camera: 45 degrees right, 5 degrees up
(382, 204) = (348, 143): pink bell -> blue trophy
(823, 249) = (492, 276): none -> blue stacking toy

· · · · · · ·

Retype the data in full, and keep every line identical to the original.

## FINISHED TASK
camera: 45 degrees right, 5 degrees up
(382, 204) = (348, 143): pink bell -> blue trophy
(823, 249) = (492, 276): none -> blue stacking toy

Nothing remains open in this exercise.